Aim of the exercise>
Reproduce the data from its beginning up to and including the line containing "Locate an element", substituting "glass teapot" for every occurrence of "glass kettle" and leaving all else unchanged. Omit the pictures from your answer.

Dataset content>
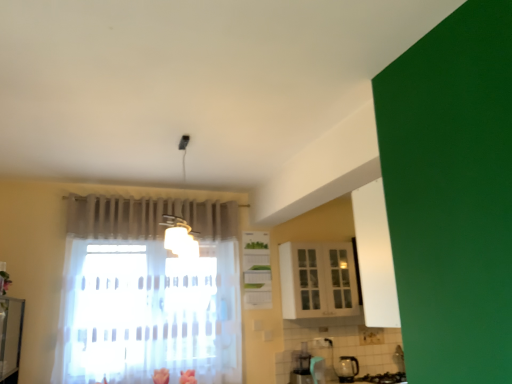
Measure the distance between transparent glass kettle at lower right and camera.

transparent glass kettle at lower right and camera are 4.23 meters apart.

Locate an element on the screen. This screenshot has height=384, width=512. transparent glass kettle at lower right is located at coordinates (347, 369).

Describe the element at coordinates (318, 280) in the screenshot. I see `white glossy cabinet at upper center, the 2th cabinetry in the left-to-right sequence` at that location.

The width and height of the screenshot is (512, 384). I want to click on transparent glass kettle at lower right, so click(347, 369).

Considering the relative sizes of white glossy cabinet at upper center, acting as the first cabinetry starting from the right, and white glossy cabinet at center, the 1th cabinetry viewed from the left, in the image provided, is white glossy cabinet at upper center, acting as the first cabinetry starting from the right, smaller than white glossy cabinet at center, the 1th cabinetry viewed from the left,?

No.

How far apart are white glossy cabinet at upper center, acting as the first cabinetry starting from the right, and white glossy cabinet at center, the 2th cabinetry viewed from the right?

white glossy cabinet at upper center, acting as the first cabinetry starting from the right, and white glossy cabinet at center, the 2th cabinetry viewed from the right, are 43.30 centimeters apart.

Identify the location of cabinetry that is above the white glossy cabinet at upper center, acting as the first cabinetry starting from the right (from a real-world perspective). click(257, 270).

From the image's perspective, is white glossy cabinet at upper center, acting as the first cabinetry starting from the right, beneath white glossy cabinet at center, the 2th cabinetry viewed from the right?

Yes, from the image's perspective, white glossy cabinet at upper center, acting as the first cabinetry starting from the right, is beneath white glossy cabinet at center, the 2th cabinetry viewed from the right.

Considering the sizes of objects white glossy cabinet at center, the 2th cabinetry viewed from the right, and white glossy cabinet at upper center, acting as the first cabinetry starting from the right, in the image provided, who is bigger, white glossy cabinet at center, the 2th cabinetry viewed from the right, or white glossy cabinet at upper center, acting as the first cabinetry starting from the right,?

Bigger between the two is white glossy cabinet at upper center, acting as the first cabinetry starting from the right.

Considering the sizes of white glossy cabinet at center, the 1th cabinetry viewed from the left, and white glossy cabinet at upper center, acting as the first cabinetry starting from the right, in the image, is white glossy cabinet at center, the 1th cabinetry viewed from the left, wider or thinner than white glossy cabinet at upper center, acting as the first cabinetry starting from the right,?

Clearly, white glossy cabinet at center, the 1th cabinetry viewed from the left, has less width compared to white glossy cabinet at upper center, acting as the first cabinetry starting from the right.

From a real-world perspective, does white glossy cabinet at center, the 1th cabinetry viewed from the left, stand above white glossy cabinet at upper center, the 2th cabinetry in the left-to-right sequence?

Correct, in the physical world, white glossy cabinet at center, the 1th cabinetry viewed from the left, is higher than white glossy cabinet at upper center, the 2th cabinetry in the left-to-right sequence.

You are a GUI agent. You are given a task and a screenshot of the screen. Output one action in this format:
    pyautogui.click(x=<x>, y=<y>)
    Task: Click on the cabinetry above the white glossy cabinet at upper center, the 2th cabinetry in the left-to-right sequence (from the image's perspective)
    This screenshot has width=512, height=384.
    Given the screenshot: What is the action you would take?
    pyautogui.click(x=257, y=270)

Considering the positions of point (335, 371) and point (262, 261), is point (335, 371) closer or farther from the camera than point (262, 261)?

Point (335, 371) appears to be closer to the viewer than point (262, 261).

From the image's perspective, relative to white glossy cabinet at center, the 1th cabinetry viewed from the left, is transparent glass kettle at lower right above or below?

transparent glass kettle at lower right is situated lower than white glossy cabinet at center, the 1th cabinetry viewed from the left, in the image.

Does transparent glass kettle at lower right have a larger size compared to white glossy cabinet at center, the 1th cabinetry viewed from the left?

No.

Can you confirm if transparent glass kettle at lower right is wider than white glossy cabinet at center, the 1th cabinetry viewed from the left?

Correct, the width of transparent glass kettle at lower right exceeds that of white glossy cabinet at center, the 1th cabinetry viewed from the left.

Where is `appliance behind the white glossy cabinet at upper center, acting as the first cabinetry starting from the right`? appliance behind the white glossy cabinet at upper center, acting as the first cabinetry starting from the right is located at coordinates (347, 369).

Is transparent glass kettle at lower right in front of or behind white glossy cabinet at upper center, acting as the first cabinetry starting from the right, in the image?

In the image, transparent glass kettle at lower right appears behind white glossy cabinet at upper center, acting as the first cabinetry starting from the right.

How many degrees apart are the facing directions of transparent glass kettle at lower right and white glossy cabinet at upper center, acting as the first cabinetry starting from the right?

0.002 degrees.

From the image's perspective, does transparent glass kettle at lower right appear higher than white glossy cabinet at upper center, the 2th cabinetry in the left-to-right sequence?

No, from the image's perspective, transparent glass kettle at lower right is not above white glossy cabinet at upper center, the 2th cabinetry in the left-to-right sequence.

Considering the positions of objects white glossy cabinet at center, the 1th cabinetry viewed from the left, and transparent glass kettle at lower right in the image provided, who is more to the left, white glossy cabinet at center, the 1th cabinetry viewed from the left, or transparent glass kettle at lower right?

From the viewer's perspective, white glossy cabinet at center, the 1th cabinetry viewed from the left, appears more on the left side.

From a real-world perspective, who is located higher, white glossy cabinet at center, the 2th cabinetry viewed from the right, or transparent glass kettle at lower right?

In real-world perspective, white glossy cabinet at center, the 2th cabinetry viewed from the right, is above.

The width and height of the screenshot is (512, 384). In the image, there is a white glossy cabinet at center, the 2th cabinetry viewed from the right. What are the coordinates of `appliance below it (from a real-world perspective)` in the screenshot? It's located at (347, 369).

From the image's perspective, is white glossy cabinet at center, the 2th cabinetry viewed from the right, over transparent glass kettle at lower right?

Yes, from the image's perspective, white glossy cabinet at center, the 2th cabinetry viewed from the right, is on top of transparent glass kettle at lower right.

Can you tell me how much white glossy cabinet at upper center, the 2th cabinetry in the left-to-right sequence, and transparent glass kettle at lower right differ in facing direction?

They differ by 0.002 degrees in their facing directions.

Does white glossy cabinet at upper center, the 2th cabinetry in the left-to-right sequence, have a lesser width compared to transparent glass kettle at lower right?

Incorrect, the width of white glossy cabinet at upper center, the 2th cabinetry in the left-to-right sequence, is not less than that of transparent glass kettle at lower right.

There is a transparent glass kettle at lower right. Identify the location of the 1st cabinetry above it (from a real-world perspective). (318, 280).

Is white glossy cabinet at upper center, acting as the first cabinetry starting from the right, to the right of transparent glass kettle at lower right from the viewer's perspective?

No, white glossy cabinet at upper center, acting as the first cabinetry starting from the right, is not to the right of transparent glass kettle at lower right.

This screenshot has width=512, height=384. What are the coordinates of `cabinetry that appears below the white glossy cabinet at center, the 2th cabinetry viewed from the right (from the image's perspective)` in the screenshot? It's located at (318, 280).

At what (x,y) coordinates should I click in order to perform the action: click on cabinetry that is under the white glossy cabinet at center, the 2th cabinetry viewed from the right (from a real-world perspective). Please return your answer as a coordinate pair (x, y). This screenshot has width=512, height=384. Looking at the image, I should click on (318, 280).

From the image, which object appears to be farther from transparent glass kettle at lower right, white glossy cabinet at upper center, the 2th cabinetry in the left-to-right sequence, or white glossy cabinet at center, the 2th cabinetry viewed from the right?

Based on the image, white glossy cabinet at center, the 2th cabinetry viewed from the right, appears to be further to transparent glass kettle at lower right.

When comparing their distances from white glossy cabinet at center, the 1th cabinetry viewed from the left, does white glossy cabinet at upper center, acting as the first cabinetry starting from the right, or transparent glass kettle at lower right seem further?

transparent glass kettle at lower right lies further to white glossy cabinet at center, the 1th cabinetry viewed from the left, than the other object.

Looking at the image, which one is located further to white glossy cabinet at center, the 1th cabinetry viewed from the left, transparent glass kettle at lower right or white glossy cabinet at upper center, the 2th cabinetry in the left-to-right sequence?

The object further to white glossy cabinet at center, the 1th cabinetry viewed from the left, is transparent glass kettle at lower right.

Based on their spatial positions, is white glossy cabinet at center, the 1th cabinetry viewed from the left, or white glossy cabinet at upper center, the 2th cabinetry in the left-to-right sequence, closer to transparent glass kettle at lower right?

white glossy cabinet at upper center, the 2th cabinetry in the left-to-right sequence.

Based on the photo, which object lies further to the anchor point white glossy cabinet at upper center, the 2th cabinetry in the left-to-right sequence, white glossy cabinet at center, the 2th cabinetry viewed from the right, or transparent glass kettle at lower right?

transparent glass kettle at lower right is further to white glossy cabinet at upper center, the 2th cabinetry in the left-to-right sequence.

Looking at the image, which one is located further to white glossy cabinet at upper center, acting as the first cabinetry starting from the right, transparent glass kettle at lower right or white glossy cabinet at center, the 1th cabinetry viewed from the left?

Result of the exercise>
Measure the distance between transparent glass teapot at lower right and camera.

transparent glass teapot at lower right and camera are 4.23 meters apart.

Locate an element on the screen. This screenshot has height=384, width=512. transparent glass teapot at lower right is located at coordinates (347, 369).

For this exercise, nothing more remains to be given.